SET TASK:
Which lines in the records below contain the string "tuplet"? Collect and copy each of those lines, treating uppercase and lowercase letters as different.

-- -- --

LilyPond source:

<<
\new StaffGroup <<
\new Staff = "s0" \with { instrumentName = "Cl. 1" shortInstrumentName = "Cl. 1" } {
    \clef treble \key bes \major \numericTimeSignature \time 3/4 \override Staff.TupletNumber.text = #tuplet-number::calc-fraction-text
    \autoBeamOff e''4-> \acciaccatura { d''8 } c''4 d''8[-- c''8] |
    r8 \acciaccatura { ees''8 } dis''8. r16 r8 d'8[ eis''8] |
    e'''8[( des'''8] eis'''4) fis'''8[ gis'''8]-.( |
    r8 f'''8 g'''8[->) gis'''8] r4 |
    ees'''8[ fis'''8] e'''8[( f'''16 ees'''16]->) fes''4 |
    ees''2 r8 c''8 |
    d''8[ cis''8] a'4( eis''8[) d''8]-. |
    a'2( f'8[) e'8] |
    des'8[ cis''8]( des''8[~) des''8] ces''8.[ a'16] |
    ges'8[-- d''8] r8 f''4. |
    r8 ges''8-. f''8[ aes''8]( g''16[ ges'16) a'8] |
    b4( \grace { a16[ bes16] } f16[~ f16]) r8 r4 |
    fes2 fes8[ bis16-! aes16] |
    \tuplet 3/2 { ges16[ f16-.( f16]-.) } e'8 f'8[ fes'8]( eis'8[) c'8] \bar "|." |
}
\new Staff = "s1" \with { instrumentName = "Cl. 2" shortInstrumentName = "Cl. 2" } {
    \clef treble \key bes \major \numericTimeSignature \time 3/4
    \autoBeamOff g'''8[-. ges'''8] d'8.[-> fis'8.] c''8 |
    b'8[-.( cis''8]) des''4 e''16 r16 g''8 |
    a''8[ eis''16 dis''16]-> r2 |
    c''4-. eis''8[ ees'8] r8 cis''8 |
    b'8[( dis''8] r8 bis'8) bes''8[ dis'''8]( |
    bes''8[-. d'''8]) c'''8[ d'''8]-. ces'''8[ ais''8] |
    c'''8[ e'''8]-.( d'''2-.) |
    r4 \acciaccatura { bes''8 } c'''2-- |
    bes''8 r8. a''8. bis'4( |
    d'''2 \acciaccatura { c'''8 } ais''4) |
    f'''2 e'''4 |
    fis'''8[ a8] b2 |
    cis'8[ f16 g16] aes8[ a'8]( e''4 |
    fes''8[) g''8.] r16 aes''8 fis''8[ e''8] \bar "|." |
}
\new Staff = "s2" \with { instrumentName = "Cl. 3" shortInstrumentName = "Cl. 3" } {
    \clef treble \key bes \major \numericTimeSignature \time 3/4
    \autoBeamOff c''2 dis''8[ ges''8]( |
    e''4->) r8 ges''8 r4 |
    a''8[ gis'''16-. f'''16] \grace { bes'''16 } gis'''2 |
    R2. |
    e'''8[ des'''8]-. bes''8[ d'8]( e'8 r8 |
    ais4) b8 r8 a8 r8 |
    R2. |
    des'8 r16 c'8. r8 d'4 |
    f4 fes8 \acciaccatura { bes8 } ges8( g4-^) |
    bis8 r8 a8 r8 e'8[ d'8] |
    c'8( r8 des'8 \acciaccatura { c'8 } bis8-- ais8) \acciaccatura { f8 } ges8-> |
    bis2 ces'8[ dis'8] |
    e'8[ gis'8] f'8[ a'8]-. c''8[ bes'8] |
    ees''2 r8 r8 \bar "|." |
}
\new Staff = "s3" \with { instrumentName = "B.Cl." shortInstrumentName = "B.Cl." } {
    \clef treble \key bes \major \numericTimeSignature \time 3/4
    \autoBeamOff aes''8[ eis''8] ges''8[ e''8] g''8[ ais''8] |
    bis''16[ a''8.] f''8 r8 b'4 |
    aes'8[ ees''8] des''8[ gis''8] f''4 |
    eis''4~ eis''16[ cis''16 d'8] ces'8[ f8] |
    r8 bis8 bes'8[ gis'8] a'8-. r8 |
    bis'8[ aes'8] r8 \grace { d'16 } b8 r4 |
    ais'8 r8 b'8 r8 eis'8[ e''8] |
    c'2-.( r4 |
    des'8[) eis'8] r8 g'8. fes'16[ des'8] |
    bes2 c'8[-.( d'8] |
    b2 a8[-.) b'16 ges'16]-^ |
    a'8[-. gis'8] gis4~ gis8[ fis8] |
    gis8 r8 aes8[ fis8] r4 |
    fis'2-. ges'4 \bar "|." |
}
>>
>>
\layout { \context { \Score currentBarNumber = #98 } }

-- -- --

COMPLETED TASK:
    \clef treble \key bes \major \numericTimeSignature \time 3/4 \override Staff.TupletNumber.text = #tuplet-number::calc-fraction-text
    \tuplet 3/2 { ges16[ f16-.( f16]-.) } e'8 f'8[ fes'8]( eis'8[) c'8] \bar "|." |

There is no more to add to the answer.